**Task to carry out:** State how many lines in the rows below contain the word "Describe". Reply with the number alone.
━━ Input rows ━━
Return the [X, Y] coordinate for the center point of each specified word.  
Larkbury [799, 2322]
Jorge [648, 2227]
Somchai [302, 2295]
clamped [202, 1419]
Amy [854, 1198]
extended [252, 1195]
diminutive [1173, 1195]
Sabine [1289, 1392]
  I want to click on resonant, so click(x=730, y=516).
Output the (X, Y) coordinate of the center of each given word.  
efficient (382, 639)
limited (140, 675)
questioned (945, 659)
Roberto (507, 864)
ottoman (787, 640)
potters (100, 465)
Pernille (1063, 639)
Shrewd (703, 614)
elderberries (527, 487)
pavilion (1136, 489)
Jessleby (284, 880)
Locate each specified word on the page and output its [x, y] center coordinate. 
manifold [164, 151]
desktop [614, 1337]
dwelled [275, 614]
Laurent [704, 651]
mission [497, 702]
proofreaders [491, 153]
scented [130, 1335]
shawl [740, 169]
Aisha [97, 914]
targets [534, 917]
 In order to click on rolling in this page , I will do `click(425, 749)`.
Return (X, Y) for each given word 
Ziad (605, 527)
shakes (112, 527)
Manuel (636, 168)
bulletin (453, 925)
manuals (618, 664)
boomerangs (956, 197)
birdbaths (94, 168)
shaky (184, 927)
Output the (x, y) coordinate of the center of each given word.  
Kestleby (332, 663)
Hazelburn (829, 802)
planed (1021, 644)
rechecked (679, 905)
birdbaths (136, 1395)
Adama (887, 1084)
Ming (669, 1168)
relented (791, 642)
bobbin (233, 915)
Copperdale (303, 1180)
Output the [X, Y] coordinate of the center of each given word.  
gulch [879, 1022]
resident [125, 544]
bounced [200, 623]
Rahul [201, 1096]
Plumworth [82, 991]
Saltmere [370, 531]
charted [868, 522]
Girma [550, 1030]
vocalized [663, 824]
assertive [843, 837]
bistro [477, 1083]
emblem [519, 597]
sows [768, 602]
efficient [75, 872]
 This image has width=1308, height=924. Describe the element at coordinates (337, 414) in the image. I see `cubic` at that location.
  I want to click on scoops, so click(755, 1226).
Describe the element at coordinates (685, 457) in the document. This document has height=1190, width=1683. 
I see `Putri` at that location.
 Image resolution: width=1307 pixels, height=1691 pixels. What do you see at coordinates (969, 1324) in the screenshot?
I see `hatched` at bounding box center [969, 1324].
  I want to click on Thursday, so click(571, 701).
━━━
**Task solution:** 2